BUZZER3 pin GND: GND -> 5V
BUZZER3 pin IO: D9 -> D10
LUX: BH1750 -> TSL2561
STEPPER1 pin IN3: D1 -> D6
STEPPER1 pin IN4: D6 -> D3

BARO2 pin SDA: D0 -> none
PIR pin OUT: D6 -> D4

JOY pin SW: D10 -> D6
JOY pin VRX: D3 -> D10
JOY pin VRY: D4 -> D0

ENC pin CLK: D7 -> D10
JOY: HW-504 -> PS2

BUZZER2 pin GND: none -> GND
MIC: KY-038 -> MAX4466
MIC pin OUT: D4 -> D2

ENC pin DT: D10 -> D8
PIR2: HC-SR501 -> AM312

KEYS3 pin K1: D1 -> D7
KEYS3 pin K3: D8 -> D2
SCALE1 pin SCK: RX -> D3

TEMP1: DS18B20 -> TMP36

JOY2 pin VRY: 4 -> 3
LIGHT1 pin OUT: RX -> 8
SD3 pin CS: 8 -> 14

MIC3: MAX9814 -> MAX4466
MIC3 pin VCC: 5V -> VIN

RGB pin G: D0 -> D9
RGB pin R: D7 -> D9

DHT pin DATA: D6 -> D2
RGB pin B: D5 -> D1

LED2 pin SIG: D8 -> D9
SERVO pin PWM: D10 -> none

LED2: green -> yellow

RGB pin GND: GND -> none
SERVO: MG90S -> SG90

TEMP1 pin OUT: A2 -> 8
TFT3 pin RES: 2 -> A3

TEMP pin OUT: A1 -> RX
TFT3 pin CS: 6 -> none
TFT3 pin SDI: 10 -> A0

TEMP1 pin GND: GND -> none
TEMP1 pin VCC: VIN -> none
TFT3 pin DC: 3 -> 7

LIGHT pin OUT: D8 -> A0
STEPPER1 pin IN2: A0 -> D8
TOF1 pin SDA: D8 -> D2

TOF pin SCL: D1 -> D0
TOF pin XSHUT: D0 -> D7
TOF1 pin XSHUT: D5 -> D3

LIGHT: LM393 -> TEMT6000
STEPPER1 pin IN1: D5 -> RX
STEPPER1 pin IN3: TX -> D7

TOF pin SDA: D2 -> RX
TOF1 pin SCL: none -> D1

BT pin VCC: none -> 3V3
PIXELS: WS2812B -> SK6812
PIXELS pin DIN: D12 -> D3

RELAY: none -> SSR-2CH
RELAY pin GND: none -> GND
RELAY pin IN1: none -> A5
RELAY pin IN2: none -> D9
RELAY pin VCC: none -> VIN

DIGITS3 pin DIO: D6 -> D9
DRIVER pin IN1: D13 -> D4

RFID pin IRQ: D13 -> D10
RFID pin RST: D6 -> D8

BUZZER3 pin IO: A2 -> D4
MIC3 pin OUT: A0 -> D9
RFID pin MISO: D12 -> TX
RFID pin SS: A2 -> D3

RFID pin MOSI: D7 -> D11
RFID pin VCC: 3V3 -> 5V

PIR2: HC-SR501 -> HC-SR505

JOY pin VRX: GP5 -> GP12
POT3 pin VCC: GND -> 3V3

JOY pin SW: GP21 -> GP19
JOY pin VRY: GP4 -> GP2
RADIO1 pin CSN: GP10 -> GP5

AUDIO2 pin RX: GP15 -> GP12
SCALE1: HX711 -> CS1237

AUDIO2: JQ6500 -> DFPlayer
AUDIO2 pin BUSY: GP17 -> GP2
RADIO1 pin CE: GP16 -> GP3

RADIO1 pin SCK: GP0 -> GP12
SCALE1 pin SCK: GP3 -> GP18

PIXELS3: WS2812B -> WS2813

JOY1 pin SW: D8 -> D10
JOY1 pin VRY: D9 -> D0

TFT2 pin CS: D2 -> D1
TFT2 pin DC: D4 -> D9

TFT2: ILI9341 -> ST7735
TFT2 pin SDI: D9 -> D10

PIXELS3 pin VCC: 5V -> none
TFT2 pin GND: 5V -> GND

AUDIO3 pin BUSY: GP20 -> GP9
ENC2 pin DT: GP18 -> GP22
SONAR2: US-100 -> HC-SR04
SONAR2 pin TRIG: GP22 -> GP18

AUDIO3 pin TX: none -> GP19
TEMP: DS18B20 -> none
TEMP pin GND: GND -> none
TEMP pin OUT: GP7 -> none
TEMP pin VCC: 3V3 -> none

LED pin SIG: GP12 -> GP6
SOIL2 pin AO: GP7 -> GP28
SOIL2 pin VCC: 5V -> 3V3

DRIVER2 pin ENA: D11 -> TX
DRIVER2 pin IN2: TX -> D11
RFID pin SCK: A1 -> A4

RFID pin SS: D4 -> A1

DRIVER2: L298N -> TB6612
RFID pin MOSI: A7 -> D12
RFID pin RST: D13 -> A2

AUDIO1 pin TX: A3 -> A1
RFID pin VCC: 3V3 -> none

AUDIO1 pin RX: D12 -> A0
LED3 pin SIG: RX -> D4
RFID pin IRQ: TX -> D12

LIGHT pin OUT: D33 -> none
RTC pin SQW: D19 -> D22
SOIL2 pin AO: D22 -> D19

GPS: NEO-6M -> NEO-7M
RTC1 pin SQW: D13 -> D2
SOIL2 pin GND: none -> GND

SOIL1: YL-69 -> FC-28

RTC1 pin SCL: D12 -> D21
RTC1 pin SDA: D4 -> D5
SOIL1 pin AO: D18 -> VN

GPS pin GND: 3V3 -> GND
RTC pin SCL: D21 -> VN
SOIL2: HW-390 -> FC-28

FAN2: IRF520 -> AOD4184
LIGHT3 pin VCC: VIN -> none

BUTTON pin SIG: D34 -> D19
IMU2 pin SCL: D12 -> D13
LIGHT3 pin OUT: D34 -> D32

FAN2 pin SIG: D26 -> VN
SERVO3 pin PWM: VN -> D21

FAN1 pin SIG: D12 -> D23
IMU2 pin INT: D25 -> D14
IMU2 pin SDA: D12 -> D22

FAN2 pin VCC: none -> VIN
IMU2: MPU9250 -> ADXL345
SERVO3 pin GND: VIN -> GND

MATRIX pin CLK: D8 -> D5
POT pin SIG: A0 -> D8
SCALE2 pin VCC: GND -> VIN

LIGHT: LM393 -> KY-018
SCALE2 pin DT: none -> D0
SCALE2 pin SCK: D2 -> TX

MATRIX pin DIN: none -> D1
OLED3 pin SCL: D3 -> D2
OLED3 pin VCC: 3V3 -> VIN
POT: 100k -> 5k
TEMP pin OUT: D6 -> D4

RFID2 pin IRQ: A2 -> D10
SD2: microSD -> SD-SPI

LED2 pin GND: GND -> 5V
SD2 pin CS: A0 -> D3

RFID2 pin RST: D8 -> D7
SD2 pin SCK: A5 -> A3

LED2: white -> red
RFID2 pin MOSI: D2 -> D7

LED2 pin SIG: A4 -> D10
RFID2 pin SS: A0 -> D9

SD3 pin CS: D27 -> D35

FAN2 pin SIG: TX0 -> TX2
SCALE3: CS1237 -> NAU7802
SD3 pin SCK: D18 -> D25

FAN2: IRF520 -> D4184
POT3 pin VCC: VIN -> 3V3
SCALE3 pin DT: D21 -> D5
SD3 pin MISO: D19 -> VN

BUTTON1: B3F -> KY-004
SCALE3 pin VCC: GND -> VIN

• • • • • • •

*THE PROBLEM*. Out of the entries above, write out only the lines between the line holding "MIC3 pin VCC: 5V -> VIN" and the line holding "RFID pin VCC: 3V3 -> none", inclusive, each exactly as given.

*EXPECTED OUTPUT*.
MIC3 pin VCC: 5V -> VIN

RGB pin G: D0 -> D9
RGB pin R: D7 -> D9

DHT pin DATA: D6 -> D2
RGB pin B: D5 -> D1

LED2 pin SIG: D8 -> D9
SERVO pin PWM: D10 -> none

LED2: green -> yellow

RGB pin GND: GND -> none
SERVO: MG90S -> SG90

TEMP1 pin OUT: A2 -> 8
TFT3 pin RES: 2 -> A3

TEMP pin OUT: A1 -> RX
TFT3 pin CS: 6 -> none
TFT3 pin SDI: 10 -> A0

TEMP1 pin GND: GND -> none
TEMP1 pin VCC: VIN -> none
TFT3 pin DC: 3 -> 7

LIGHT pin OUT: D8 -> A0
STEPPER1 pin IN2: A0 -> D8
TOF1 pin SDA: D8 -> D2

TOF pin SCL: D1 -> D0
TOF pin XSHUT: D0 -> D7
TOF1 pin XSHUT: D5 -> D3

LIGHT: LM393 -> TEMT6000
STEPPER1 pin IN1: D5 -> RX
STEPPER1 pin IN3: TX -> D7

TOF pin SDA: D2 -> RX
TOF1 pin SCL: none -> D1

BT pin VCC: none -> 3V3
PIXELS: WS2812B -> SK6812
PIXELS pin DIN: D12 -> D3

RELAY: none -> SSR-2CH
RELAY pin GND: none -> GND
RELAY pin IN1: none -> A5
RELAY pin IN2: none -> D9
RELAY pin VCC: none -> VIN

DIGITS3 pin DIO: D6 -> D9
DRIVER pin IN1: D13 -> D4

RFID pin IRQ: D13 -> D10
RFID pin RST: D6 -> D8

BUZZER3 pin IO: A2 -> D4
MIC3 pin OUT: A0 -> D9
RFID pin MISO: D12 -> TX
RFID pin SS: A2 -> D3

RFID pin MOSI: D7 -> D11
RFID pin VCC: 3V3 -> 5V

PIR2: HC-SR501 -> HC-SR505

JOY pin VRX: GP5 -> GP12
POT3 pin VCC: GND -> 3V3

JOY pin SW: GP21 -> GP19
JOY pin VRY: GP4 -> GP2
RADIO1 pin CSN: GP10 -> GP5

AUDIO2 pin RX: GP15 -> GP12
SCALE1: HX711 -> CS1237

AUDIO2: JQ6500 -> DFPlayer
AUDIO2 pin BUSY: GP17 -> GP2
RADIO1 pin CE: GP16 -> GP3

RADIO1 pin SCK: GP0 -> GP12
SCALE1 pin SCK: GP3 -> GP18

PIXELS3: WS2812B -> WS2813

JOY1 pin SW: D8 -> D10
JOY1 pin VRY: D9 -> D0

TFT2 pin CS: D2 -> D1
TFT2 pin DC: D4 -> D9

TFT2: ILI9341 -> ST7735
TFT2 pin SDI: D9 -> D10

PIXELS3 pin VCC: 5V -> none
TFT2 pin GND: 5V -> GND

AUDIO3 pin BUSY: GP20 -> GP9
ENC2 pin DT: GP18 -> GP22
SONAR2: US-100 -> HC-SR04
SONAR2 pin TRIG: GP22 -> GP18

AUDIO3 pin TX: none -> GP19
TEMP: DS18B20 -> none
TEMP pin GND: GND -> none
TEMP pin OUT: GP7 -> none
TEMP pin VCC: 3V3 -> none

LED pin SIG: GP12 -> GP6
SOIL2 pin AO: GP7 -> GP28
SOIL2 pin VCC: 5V -> 3V3

DRIVER2 pin ENA: D11 -> TX
DRIVER2 pin IN2: TX -> D11
RFID pin SCK: A1 -> A4

RFID pin SS: D4 -> A1

DRIVER2: L298N -> TB6612
RFID pin MOSI: A7 -> D12
RFID pin RST: D13 -> A2

AUDIO1 pin TX: A3 -> A1
RFID pin VCC: 3V3 -> none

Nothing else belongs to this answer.